## YOUR TASK:
Every line from the beginning of the records below up to the one holding "The second view gained the pure_white_fish" should be quoted exactly; leave out the rest.
────
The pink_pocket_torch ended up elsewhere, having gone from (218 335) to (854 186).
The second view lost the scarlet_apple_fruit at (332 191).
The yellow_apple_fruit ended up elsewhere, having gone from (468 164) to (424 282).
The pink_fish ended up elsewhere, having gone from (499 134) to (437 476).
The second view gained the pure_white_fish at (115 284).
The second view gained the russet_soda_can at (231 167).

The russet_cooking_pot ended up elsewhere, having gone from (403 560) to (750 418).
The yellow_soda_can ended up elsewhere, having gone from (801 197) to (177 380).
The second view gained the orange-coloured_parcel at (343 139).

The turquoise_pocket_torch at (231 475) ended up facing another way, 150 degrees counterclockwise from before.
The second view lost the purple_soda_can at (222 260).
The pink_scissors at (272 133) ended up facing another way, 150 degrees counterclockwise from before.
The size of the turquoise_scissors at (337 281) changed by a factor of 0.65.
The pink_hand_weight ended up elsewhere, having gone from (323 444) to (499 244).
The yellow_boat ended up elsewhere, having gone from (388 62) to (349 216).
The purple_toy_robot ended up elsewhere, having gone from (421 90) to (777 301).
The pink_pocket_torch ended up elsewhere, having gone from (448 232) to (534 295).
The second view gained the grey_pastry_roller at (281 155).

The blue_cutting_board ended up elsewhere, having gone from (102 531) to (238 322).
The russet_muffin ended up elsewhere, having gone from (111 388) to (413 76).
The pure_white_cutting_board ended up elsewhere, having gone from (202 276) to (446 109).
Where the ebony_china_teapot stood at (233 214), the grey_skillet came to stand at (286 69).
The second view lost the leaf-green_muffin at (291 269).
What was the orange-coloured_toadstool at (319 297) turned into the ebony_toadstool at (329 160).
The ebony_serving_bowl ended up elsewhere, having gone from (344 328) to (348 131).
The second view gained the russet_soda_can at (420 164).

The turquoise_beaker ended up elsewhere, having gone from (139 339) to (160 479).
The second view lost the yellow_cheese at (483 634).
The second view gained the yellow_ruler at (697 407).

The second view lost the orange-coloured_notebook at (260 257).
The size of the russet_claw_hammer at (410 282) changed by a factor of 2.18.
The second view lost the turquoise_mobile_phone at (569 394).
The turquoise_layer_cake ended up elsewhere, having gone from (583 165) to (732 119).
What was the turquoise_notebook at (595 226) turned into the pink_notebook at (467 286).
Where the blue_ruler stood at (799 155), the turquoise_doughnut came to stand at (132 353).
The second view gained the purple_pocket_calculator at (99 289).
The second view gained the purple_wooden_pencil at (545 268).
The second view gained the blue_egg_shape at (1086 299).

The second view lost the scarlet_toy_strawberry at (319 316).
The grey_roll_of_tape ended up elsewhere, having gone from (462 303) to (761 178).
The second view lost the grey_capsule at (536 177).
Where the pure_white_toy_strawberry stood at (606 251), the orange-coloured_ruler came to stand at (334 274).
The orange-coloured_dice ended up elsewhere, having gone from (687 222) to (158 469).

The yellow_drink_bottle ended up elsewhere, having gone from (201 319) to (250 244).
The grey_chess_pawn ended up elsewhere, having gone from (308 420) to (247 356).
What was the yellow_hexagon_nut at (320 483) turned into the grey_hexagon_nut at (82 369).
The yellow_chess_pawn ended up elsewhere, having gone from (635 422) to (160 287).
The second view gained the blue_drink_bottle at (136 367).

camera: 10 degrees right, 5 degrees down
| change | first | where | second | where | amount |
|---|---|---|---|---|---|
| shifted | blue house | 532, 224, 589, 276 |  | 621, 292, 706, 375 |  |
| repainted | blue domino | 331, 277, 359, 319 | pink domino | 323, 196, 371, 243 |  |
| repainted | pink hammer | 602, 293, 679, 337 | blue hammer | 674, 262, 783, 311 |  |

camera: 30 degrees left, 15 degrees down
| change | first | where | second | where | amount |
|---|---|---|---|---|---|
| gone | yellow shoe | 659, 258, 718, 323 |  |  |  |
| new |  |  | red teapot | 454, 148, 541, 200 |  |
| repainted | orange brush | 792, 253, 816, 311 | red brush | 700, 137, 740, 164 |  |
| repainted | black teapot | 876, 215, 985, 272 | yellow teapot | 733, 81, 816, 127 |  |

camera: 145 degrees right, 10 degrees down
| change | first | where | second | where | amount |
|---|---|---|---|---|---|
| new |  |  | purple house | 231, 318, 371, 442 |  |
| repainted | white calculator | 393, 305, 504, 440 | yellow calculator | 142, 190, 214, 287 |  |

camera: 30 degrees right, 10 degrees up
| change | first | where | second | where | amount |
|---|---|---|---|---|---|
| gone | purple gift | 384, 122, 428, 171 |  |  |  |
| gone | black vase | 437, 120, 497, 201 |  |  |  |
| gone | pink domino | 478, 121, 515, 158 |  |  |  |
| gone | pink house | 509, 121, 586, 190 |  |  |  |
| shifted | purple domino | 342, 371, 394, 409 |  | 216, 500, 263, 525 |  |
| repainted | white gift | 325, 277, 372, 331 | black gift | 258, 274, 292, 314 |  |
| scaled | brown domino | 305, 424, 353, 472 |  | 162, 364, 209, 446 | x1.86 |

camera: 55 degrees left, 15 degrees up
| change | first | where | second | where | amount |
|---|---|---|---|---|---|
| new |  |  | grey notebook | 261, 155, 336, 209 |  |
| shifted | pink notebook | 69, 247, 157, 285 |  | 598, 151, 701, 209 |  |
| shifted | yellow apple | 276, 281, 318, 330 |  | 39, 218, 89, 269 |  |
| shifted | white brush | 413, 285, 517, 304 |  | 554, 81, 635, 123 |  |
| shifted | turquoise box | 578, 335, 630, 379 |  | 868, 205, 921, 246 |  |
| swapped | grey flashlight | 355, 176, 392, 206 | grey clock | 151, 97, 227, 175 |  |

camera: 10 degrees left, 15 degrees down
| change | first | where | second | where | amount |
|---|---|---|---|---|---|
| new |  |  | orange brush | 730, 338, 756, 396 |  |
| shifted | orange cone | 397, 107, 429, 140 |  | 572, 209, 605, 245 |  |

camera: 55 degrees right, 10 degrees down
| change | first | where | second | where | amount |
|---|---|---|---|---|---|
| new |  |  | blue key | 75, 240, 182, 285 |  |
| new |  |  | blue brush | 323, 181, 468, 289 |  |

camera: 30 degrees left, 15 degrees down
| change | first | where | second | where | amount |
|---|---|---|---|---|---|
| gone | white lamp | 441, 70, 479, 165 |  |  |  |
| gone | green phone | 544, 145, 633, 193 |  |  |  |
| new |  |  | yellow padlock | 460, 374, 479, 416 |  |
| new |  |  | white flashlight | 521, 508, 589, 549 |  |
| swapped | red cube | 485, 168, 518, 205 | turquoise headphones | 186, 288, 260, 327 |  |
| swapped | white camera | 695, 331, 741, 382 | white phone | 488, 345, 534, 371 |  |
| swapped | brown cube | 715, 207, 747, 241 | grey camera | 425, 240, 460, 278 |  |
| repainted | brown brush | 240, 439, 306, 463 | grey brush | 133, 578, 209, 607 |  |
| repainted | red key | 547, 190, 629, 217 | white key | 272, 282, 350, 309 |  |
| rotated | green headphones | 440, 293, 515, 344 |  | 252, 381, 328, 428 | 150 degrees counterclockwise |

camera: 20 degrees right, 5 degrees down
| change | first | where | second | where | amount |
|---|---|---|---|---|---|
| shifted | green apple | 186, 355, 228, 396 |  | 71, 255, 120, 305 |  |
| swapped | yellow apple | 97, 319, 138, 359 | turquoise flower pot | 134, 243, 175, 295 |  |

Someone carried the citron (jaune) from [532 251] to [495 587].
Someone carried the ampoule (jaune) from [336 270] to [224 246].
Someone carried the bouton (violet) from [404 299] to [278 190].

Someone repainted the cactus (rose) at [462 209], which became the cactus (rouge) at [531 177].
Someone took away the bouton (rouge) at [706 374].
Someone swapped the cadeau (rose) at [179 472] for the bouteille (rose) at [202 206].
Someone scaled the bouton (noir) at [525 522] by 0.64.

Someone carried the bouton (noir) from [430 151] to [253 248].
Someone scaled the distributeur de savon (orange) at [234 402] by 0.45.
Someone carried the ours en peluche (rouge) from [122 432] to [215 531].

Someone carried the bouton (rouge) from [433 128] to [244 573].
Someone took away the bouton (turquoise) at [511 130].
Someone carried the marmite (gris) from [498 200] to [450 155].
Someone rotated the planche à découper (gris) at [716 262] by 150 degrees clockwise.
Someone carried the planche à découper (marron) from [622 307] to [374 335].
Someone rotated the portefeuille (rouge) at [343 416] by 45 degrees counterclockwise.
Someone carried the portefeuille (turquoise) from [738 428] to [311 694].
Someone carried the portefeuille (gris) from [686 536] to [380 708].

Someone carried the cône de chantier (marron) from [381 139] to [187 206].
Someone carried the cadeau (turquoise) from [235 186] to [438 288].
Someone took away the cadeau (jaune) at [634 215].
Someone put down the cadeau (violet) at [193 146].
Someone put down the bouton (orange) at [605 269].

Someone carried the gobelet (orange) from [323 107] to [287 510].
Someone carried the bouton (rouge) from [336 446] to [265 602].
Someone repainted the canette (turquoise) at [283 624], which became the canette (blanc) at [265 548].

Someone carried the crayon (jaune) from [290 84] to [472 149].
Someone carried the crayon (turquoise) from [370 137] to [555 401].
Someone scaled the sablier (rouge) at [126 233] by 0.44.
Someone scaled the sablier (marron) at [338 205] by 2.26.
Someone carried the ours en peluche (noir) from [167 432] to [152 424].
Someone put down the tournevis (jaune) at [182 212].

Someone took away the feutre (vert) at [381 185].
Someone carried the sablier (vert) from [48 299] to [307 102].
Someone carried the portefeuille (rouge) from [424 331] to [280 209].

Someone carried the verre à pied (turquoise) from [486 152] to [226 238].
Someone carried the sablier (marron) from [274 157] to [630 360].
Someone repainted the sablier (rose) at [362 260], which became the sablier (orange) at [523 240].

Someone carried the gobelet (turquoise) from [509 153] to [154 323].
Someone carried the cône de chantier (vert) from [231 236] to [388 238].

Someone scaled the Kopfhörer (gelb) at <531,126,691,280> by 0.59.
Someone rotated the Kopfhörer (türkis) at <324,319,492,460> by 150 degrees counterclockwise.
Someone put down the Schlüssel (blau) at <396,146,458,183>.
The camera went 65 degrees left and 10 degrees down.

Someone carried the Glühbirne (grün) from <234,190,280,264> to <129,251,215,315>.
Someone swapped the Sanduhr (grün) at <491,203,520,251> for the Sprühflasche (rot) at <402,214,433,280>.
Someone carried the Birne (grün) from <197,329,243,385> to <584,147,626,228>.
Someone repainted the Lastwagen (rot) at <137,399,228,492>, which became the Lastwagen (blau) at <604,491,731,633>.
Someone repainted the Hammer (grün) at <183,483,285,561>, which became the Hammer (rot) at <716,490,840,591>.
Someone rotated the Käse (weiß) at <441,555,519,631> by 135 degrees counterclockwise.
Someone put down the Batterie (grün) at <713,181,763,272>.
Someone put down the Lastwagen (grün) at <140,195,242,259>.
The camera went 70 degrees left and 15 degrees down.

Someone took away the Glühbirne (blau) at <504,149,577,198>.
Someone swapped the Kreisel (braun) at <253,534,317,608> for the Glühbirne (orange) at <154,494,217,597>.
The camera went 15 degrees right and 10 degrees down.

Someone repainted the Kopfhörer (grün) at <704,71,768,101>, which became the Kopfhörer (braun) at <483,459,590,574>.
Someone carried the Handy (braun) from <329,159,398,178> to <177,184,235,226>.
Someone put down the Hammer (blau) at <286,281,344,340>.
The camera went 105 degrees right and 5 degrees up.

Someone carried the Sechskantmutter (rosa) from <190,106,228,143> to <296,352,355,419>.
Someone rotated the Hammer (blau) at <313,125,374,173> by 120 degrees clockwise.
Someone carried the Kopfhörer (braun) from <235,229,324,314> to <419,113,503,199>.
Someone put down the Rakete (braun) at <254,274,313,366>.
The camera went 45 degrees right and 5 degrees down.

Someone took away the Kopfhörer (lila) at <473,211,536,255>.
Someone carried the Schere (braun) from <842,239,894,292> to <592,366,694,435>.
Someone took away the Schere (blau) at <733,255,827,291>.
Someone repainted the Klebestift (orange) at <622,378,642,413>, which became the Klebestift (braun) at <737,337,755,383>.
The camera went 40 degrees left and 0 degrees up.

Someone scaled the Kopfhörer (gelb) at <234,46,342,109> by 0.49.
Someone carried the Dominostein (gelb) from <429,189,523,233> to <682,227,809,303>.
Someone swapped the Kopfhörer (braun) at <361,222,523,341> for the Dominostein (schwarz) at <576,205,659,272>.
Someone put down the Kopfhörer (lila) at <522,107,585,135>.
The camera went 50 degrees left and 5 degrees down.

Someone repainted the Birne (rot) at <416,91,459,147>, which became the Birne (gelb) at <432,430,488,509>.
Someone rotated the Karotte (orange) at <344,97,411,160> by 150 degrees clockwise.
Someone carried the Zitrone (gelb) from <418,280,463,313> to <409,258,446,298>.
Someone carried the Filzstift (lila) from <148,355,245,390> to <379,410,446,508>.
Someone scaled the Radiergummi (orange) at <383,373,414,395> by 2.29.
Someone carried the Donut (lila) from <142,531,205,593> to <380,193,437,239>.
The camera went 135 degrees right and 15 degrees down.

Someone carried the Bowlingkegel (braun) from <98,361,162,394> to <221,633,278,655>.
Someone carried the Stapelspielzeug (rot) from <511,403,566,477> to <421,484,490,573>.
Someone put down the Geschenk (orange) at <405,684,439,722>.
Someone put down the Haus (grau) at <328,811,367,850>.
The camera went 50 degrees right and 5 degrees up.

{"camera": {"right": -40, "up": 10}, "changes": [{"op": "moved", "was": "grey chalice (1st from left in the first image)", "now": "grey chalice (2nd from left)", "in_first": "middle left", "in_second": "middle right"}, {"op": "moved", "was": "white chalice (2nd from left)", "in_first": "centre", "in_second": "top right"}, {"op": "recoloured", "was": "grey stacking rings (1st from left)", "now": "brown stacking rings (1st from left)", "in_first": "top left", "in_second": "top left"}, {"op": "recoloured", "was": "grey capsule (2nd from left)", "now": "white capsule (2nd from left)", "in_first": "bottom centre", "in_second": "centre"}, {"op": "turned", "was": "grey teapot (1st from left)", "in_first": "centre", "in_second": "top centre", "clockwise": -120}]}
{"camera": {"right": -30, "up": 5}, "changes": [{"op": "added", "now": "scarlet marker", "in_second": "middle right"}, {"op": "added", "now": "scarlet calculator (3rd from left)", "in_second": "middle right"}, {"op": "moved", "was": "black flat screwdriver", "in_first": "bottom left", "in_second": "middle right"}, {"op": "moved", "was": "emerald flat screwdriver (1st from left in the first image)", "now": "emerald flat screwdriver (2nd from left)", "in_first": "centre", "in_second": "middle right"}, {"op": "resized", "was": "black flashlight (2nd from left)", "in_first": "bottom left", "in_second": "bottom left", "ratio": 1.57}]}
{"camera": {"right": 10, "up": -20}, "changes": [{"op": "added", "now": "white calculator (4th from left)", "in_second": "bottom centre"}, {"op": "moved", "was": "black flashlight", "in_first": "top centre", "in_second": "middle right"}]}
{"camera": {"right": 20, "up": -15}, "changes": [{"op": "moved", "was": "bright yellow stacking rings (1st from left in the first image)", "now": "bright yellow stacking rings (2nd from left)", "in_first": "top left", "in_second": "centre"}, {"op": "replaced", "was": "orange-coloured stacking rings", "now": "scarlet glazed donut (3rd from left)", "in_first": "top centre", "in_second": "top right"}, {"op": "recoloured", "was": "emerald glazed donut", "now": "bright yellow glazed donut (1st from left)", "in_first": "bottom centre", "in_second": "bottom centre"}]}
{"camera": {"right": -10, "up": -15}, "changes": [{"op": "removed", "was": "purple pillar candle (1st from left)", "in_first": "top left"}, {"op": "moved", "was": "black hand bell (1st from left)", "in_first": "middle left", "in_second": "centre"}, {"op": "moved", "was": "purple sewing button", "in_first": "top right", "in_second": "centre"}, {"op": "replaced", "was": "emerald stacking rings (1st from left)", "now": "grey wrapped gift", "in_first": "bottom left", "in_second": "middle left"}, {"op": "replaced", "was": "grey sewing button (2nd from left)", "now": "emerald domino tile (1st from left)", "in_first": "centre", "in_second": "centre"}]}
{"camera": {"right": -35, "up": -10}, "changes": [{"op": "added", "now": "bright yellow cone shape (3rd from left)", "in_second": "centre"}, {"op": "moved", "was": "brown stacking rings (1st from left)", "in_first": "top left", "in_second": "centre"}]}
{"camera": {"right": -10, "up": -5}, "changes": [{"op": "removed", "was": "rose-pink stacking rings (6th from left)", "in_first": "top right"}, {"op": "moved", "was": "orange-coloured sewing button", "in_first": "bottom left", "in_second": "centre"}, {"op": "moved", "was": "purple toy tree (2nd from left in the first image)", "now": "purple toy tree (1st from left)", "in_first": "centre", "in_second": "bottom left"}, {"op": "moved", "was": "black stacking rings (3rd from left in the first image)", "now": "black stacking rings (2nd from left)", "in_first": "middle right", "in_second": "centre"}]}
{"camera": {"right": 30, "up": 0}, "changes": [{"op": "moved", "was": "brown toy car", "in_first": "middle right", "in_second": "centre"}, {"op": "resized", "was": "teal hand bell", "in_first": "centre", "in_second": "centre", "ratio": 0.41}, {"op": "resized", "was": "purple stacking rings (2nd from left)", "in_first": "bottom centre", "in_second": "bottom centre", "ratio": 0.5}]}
────
## COMPLETED EXERCISE:
The pink_pocket_torch ended up elsewhere, having gone from (218 335) to (854 186).
The second view lost the scarlet_apple_fruit at (332 191).
The yellow_apple_fruit ended up elsewhere, having gone from (468 164) to (424 282).
The pink_fish ended up elsewhere, having gone from (499 134) to (437 476).
The second view gained the pure_white_fish at (115 284).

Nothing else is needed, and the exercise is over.